> _Your instructions_
In the listing below, which lines contain the string "degrees"? Copy them all.

BEGIN Supplied data

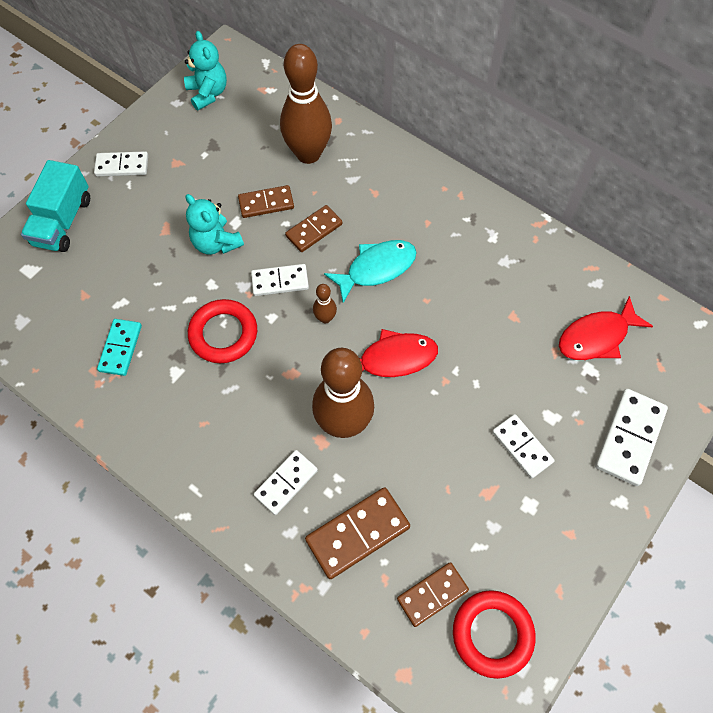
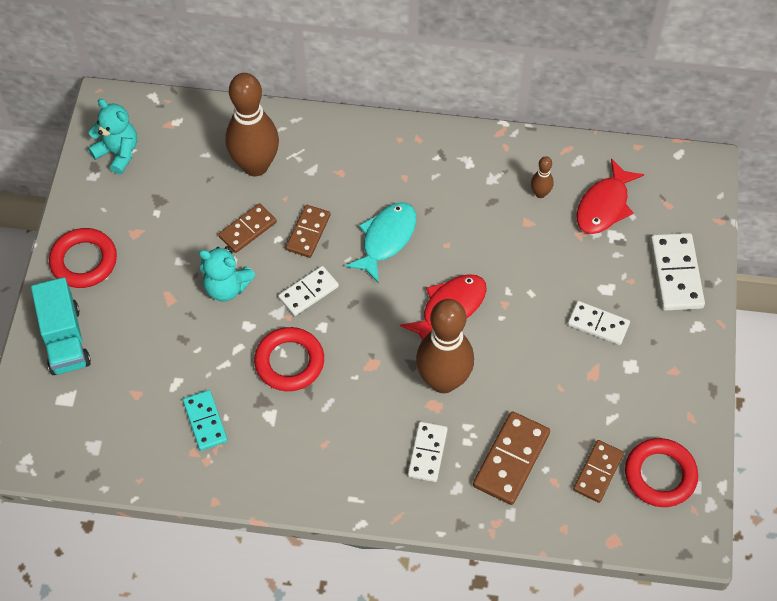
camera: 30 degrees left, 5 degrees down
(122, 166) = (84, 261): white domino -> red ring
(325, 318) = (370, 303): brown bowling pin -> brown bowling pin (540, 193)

END Supplied data
BEGIN Supplied data

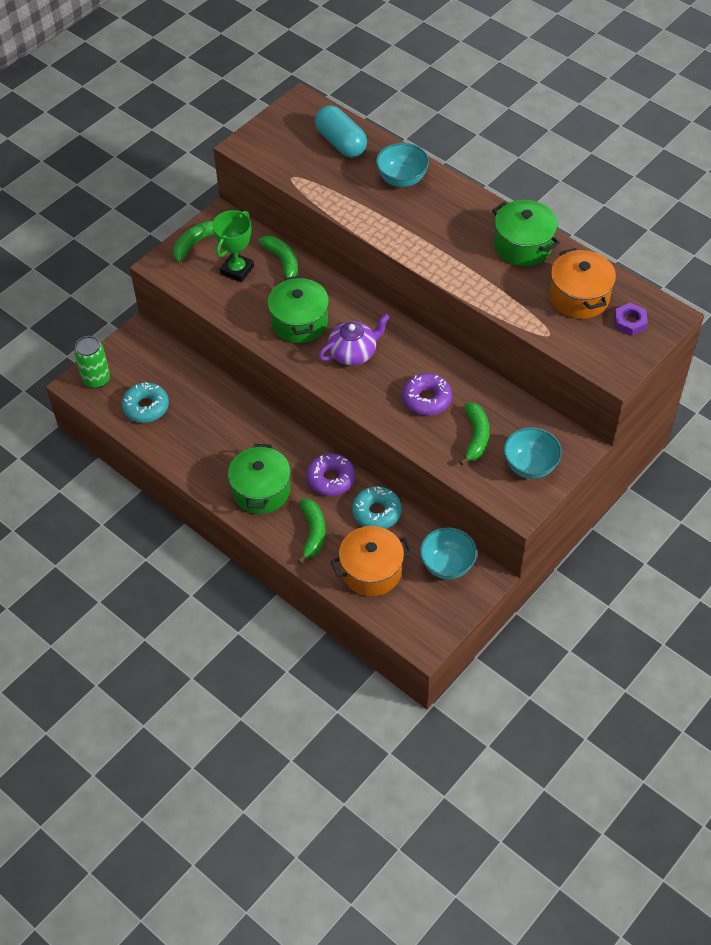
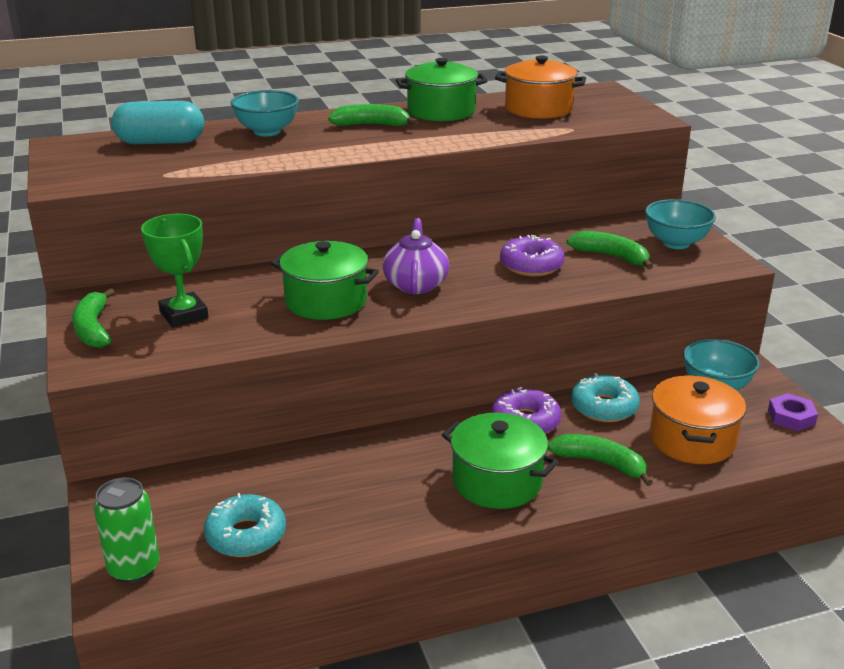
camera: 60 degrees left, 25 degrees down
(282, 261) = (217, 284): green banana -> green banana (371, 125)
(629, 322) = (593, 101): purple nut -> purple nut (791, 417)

END Supplied data

> _Result of the exercise_
camera: 30 degrees left, 5 degrees down
camera: 60 degrees left, 25 degrees down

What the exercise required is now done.